■ TASK PROMPT ■
Of the entries below, return only those lines from the line with "cyan 1x3 plate" to the line with "blue 1x2 plate [534,151,586,227]", exactly, both included.

(Object transformation records)

• • •

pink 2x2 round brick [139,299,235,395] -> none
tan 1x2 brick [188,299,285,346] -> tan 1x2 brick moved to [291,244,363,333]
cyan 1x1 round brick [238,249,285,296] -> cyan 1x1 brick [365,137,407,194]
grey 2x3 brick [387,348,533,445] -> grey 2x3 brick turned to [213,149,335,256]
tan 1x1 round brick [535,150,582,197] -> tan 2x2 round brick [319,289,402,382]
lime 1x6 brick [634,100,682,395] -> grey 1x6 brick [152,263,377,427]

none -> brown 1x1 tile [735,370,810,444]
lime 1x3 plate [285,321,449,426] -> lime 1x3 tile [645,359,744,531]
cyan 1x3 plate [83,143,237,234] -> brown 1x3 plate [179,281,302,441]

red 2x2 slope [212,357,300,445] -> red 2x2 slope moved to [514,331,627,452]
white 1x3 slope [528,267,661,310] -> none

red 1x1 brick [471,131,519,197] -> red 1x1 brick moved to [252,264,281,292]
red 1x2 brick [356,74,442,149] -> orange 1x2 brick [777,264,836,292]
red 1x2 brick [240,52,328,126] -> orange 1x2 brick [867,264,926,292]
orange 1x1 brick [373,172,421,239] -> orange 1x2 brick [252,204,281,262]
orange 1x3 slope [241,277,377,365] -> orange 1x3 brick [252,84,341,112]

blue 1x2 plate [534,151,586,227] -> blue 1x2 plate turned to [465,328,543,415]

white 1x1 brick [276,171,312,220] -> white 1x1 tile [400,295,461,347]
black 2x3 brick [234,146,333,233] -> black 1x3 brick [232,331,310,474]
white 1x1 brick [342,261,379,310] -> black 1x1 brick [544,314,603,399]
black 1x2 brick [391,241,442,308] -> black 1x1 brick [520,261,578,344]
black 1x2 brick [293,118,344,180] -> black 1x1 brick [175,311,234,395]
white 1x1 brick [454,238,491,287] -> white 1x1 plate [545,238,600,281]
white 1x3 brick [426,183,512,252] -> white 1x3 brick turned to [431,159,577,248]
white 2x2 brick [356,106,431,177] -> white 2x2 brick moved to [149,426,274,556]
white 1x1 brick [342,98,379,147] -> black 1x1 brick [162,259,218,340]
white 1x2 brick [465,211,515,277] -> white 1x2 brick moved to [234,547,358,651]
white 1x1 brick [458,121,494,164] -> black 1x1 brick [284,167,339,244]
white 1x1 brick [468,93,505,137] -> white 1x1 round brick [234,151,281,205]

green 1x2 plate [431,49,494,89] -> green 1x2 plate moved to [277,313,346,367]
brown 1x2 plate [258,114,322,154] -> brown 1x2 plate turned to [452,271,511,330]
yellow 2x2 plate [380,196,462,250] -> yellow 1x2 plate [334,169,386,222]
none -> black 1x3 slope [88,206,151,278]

• • •

■ YOUR SOLUTION ■
cyan 1x3 plate [83,143,237,234] -> brown 1x3 plate [179,281,302,441]

red 2x2 slope [212,357,300,445] -> red 2x2 slope moved to [514,331,627,452]
white 1x3 slope [528,267,661,310] -> none

red 1x1 brick [471,131,519,197] -> red 1x1 brick moved to [252,264,281,292]
red 1x2 brick [356,74,442,149] -> orange 1x2 brick [777,264,836,292]
red 1x2 brick [240,52,328,126] -> orange 1x2 brick [867,264,926,292]
orange 1x1 brick [373,172,421,239] -> orange 1x2 brick [252,204,281,262]
orange 1x3 slope [241,277,377,365] -> orange 1x3 brick [252,84,341,112]

blue 1x2 plate [534,151,586,227] -> blue 1x2 plate turned to [465,328,543,415]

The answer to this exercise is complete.